━━━ DATA SUPPLIED ━━━
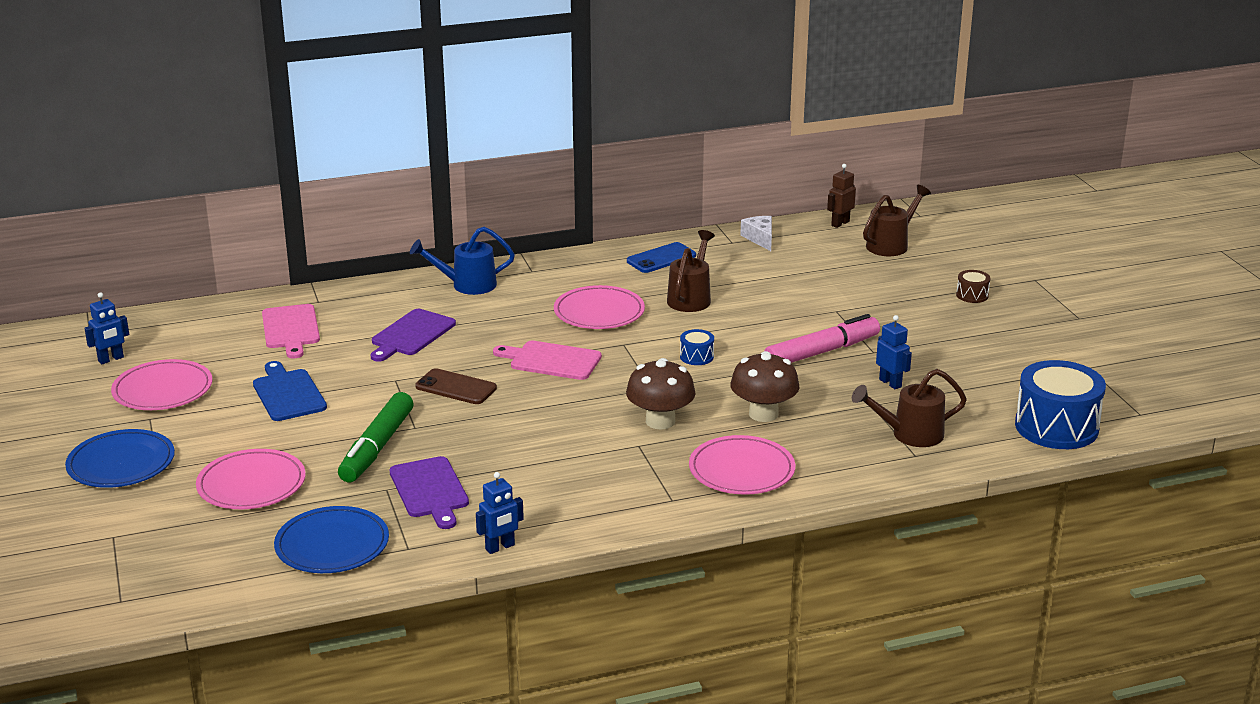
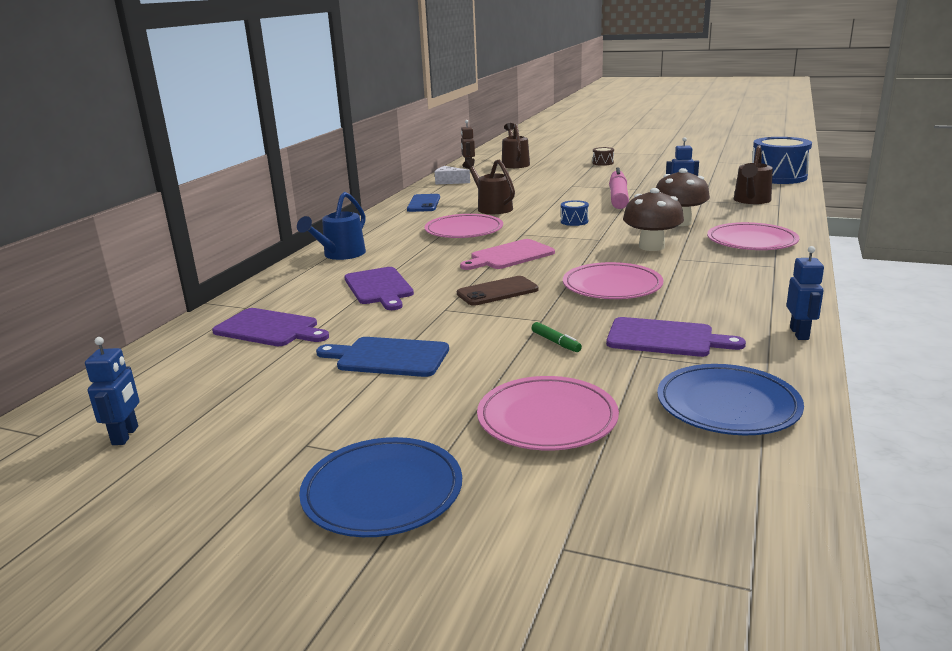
camera: 50 degrees left, 5 degrees down
(163, 390) = (258, 420): pink plate -> pink plate (612, 286)
(291, 329) = (269, 329): pink cutting board -> purple cutting board
(377, 447) = (555, 342): green marker -> green marker, size x0.41

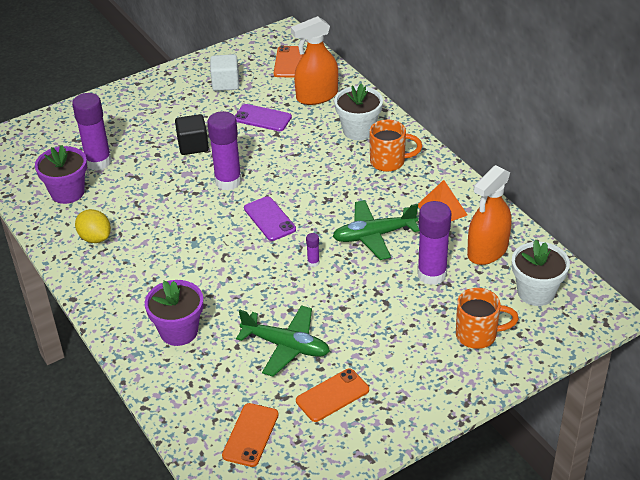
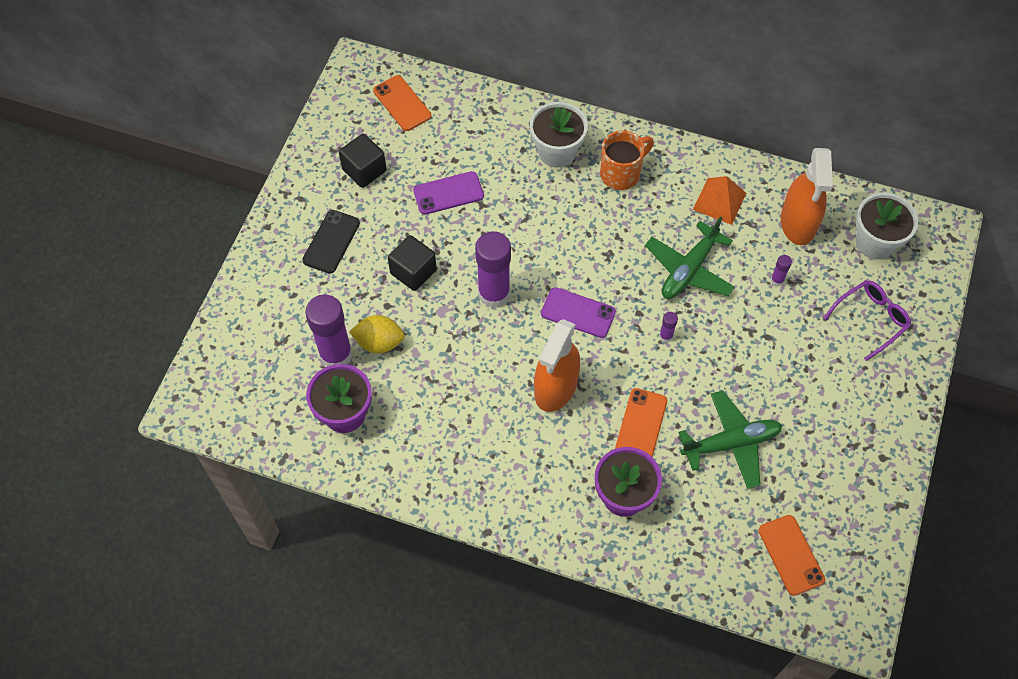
camera: 40 degrees left, 20 degrees up
(95, 238) = (433, 448): yellow lemon -> yellow lemon (379, 342)
(164, 108) = (331, 242): none -> black phone
(225, 83) = (364, 170): white cube -> black cube
(317, 96) = (474, 132): orange spray bottle -> orange spray bottle (556, 387)
(332, 395) = (816, 465): orange phone -> orange phone (641, 424)
(432, 274) = (777, 280): purple glue stick -> purple glue stick, size x0.42
(478, 335) = (871, 319): orange mug -> purple glasses

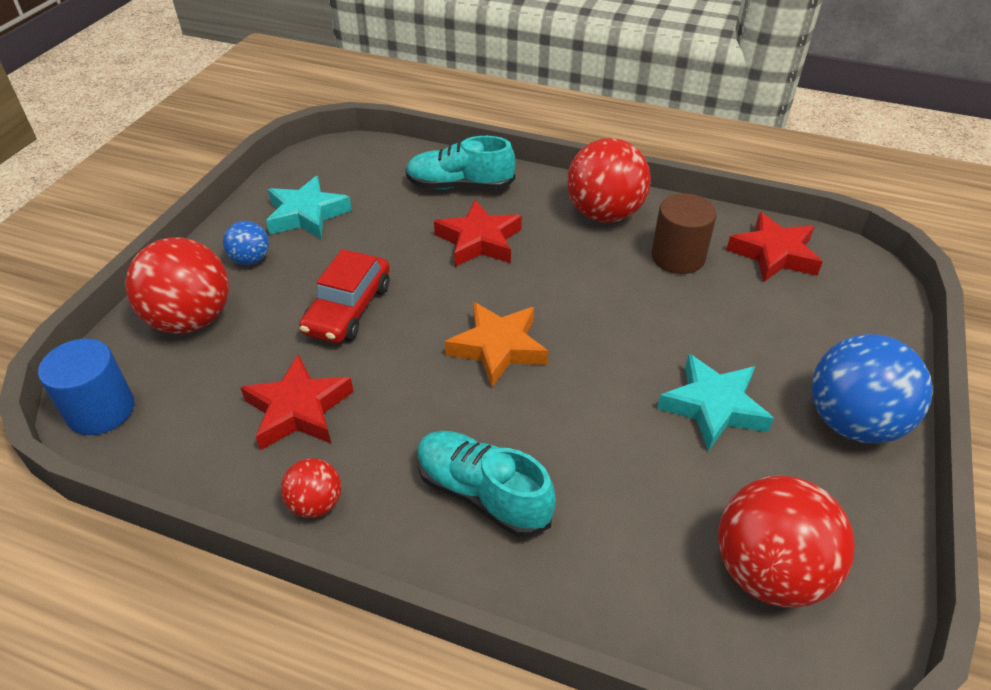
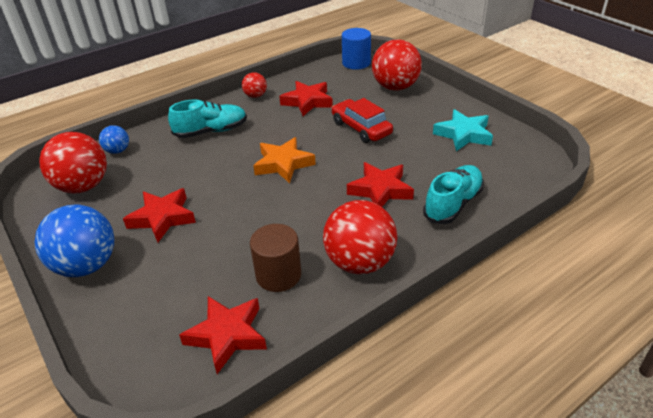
camera: 125 degrees right, 5 degrees down
(251, 260) = (431, 109): blue ball -> blue ball (118, 151)
(713, 406) = (162, 218): turquoise star -> red star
━━━
• [WHAT YOU NEED TO DO] State the number of lines in the preceding data that contain the word "black", and nothing besides.

• [ANSWER TO THE PROBLEM] 2